Object tally data:
☆ ☆ ☆ ☆ ☆
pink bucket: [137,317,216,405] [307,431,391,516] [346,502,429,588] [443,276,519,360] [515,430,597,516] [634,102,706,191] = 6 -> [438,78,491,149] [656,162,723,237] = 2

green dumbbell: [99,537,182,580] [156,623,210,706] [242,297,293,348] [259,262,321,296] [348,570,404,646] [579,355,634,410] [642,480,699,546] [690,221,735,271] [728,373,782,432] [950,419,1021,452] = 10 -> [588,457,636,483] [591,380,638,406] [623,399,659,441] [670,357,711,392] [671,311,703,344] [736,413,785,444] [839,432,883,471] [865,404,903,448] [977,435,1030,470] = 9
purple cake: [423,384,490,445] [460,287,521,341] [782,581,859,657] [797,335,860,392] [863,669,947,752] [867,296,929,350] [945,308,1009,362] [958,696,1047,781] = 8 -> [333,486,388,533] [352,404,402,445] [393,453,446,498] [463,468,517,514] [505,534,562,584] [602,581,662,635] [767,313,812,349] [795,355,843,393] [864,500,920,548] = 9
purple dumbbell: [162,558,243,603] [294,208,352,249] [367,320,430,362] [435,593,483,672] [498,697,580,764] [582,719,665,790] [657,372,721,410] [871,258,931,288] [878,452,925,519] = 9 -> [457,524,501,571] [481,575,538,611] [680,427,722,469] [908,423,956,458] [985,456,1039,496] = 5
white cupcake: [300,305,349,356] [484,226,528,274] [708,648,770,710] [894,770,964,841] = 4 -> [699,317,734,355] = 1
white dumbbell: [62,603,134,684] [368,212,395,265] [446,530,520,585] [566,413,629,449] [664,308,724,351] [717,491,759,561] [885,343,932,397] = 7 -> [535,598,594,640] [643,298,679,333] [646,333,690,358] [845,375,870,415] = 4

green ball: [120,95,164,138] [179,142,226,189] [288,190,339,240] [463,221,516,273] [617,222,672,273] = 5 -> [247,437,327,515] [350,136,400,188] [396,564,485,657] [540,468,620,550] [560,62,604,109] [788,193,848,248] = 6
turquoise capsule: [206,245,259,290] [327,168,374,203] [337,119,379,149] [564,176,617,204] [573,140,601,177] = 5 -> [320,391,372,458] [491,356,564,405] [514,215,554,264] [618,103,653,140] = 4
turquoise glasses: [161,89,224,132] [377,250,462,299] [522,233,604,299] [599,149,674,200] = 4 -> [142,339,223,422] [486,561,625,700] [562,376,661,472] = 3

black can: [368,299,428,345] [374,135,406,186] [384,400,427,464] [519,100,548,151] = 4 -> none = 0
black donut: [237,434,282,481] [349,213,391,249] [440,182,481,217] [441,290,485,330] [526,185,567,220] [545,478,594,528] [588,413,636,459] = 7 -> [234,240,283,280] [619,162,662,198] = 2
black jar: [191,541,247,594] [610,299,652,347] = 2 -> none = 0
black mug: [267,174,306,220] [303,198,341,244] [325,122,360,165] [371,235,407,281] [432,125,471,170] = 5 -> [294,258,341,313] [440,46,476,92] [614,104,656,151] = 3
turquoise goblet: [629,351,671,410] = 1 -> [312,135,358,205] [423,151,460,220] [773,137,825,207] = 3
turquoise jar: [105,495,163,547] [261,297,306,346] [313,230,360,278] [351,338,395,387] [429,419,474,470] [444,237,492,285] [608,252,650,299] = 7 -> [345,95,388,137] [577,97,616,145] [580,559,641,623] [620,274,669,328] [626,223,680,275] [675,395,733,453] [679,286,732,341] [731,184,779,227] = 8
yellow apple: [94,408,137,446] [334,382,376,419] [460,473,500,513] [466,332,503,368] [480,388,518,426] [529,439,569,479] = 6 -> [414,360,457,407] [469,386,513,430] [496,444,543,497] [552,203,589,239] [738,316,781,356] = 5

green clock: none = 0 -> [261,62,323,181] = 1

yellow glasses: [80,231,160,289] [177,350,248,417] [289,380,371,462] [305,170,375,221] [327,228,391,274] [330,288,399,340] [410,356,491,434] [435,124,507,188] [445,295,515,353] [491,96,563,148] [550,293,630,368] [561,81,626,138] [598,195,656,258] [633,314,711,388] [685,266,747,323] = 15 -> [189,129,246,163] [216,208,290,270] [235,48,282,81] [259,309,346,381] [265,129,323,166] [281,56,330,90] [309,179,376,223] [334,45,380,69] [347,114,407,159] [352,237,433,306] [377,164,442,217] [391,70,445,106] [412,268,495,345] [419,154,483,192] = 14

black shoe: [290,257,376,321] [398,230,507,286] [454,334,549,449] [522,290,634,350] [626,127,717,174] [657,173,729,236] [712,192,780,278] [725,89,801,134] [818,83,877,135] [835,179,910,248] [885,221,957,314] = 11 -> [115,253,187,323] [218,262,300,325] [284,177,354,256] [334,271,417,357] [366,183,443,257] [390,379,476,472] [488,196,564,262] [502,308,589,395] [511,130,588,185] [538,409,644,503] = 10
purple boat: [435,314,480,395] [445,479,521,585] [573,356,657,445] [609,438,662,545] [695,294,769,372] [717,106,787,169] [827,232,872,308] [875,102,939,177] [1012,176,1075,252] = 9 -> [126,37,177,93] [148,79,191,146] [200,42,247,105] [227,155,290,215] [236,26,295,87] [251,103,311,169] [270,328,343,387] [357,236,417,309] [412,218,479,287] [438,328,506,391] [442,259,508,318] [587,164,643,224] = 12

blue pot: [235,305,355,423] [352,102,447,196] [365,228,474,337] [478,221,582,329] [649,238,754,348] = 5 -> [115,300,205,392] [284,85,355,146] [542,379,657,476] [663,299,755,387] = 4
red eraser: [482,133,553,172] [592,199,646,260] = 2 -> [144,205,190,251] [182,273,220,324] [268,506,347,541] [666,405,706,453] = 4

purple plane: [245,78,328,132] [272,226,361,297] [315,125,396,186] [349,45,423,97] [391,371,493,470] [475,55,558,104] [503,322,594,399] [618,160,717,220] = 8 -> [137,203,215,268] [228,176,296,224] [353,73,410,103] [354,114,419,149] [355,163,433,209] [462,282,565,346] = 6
☆ ☆ ☆ ☆ ☆
- **TASK TO COMPLETE**
Each line above is to be reproduced exactly.

- **OUTPUT FOR THIS EXERCISE**
pink bucket: [137,317,216,405] [307,431,391,516] [346,502,429,588] [443,276,519,360] [515,430,597,516] [634,102,706,191] = 6 -> [438,78,491,149] [656,162,723,237] = 2

green dumbbell: [99,537,182,580] [156,623,210,706] [242,297,293,348] [259,262,321,296] [348,570,404,646] [579,355,634,410] [642,480,699,546] [690,221,735,271] [728,373,782,432] [950,419,1021,452] = 10 -> [588,457,636,483] [591,380,638,406] [623,399,659,441] [670,357,711,392] [671,311,703,344] [736,413,785,444] [839,432,883,471] [865,404,903,448] [977,435,1030,470] = 9
purple cake: [423,384,490,445] [460,287,521,341] [782,581,859,657] [797,335,860,392] [863,669,947,752] [867,296,929,350] [945,308,1009,362] [958,696,1047,781] = 8 -> [333,486,388,533] [352,404,402,445] [393,453,446,498] [463,468,517,514] [505,534,562,584] [602,581,662,635] [767,313,812,349] [795,355,843,393] [864,500,920,548] = 9
purple dumbbell: [162,558,243,603] [294,208,352,249] [367,320,430,362] [435,593,483,672] [498,697,580,764] [582,719,665,790] [657,372,721,410] [871,258,931,288] [878,452,925,519] = 9 -> [457,524,501,571] [481,575,538,611] [680,427,722,469] [908,423,956,458] [985,456,1039,496] = 5
white cupcake: [300,305,349,356] [484,226,528,274] [708,648,770,710] [894,770,964,841] = 4 -> [699,317,734,355] = 1
white dumbbell: [62,603,134,684] [368,212,395,265] [446,530,520,585] [566,413,629,449] [664,308,724,351] [717,491,759,561] [885,343,932,397] = 7 -> [535,598,594,640] [643,298,679,333] [646,333,690,358] [845,375,870,415] = 4

green ball: [120,95,164,138] [179,142,226,189] [288,190,339,240] [463,221,516,273] [617,222,672,273] = 5 -> [247,437,327,515] [350,136,400,188] [396,564,485,657] [540,468,620,550] [560,62,604,109] [788,193,848,248] = 6
turquoise capsule: [206,245,259,290] [327,168,374,203] [337,119,379,149] [564,176,617,204] [573,140,601,177] = 5 -> [320,391,372,458] [491,356,564,405] [514,215,554,264] [618,103,653,140] = 4
turquoise glasses: [161,89,224,132] [377,250,462,299] [522,233,604,299] [599,149,674,200] = 4 -> [142,339,223,422] [486,561,625,700] [562,376,661,472] = 3

black can: [368,299,428,345] [374,135,406,186] [384,400,427,464] [519,100,548,151] = 4 -> none = 0
black donut: [237,434,282,481] [349,213,391,249] [440,182,481,217] [441,290,485,330] [526,185,567,220] [545,478,594,528] [588,413,636,459] = 7 -> [234,240,283,280] [619,162,662,198] = 2
black jar: [191,541,247,594] [610,299,652,347] = 2 -> none = 0
black mug: [267,174,306,220] [303,198,341,244] [325,122,360,165] [371,235,407,281] [432,125,471,170] = 5 -> [294,258,341,313] [440,46,476,92] [614,104,656,151] = 3
turquoise goblet: [629,351,671,410] = 1 -> [312,135,358,205] [423,151,460,220] [773,137,825,207] = 3
turquoise jar: [105,495,163,547] [261,297,306,346] [313,230,360,278] [351,338,395,387] [429,419,474,470] [444,237,492,285] [608,252,650,299] = 7 -> [345,95,388,137] [577,97,616,145] [580,559,641,623] [620,274,669,328] [626,223,680,275] [675,395,733,453] [679,286,732,341] [731,184,779,227] = 8
yellow apple: [94,408,137,446] [334,382,376,419] [460,473,500,513] [466,332,503,368] [480,388,518,426] [529,439,569,479] = 6 -> [414,360,457,407] [469,386,513,430] [496,444,543,497] [552,203,589,239] [738,316,781,356] = 5

green clock: none = 0 -> [261,62,323,181] = 1

yellow glasses: [80,231,160,289] [177,350,248,417] [289,380,371,462] [305,170,375,221] [327,228,391,274] [330,288,399,340] [410,356,491,434] [435,124,507,188] [445,295,515,353] [491,96,563,148] [550,293,630,368] [561,81,626,138] [598,195,656,258] [633,314,711,388] [685,266,747,323] = 15 -> [189,129,246,163] [216,208,290,270] [235,48,282,81] [259,309,346,381] [265,129,323,166] [281,56,330,90] [309,179,376,223] [334,45,380,69] [347,114,407,159] [352,237,433,306] [377,164,442,217] [391,70,445,106] [412,268,495,345] [419,154,483,192] = 14

black shoe: [290,257,376,321] [398,230,507,286] [454,334,549,449] [522,290,634,350] [626,127,717,174] [657,173,729,236] [712,192,780,278] [725,89,801,134] [818,83,877,135] [835,179,910,248] [885,221,957,314] = 11 -> [115,253,187,323] [218,262,300,325] [284,177,354,256] [334,271,417,357] [366,183,443,257] [390,379,476,472] [488,196,564,262] [502,308,589,395] [511,130,588,185] [538,409,644,503] = 10
purple boat: [435,314,480,395] [445,479,521,585] [573,356,657,445] [609,438,662,545] [695,294,769,372] [717,106,787,169] [827,232,872,308] [875,102,939,177] [1012,176,1075,252] = 9 -> [126,37,177,93] [148,79,191,146] [200,42,247,105] [227,155,290,215] [236,26,295,87] [251,103,311,169] [270,328,343,387] [357,236,417,309] [412,218,479,287] [438,328,506,391] [442,259,508,318] [587,164,643,224] = 12

blue pot: [235,305,355,423] [352,102,447,196] [365,228,474,337] [478,221,582,329] [649,238,754,348] = 5 -> [115,300,205,392] [284,85,355,146] [542,379,657,476] [663,299,755,387] = 4
red eraser: [482,133,553,172] [592,199,646,260] = 2 -> [144,205,190,251] [182,273,220,324] [268,506,347,541] [666,405,706,453] = 4

purple plane: [245,78,328,132] [272,226,361,297] [315,125,396,186] [349,45,423,97] [391,371,493,470] [475,55,558,104] [503,322,594,399] [618,160,717,220] = 8 -> [137,203,215,268] [228,176,296,224] [353,73,410,103] [354,114,419,149] [355,163,433,209] [462,282,565,346] = 6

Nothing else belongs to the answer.